(Data extracted from a collection):
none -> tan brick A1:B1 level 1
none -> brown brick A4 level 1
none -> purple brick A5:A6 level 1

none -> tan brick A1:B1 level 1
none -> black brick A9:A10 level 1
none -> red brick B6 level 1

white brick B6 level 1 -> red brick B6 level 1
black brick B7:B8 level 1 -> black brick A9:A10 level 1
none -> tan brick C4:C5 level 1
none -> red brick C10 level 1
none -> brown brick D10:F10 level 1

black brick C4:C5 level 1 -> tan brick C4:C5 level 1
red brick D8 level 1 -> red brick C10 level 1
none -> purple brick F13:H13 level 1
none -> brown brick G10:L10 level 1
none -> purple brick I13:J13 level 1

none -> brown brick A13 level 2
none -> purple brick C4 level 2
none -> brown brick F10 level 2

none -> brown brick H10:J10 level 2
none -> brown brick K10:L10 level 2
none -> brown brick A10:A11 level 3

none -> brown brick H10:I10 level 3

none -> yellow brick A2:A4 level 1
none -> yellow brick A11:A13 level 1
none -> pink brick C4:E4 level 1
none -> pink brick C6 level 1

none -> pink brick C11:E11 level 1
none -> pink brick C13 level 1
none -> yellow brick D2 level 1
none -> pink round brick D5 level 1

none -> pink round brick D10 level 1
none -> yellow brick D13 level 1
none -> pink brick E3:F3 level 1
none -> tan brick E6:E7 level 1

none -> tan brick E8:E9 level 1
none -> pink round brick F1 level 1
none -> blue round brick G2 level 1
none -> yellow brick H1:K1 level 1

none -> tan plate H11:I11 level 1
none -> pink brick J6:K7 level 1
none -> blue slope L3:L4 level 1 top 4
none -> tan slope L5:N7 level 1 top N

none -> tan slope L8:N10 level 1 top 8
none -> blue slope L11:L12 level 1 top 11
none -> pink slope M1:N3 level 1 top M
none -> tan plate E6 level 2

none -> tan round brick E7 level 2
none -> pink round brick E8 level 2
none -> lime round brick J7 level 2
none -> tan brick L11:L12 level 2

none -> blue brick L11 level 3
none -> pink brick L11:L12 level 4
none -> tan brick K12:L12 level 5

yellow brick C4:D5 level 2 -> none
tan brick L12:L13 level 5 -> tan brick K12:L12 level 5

(WHAT YOU NEED TO DO):
Pull every line containing "round" out of the entries.

(WRITTEN RESPONSE):
none -> pink round brick D5 level 1
none -> pink round brick D10 level 1
none -> pink round brick F1 level 1
none -> blue round brick G2 level 1
none -> tan round brick E7 level 2
none -> pink round brick E8 level 2
none -> lime round brick J7 level 2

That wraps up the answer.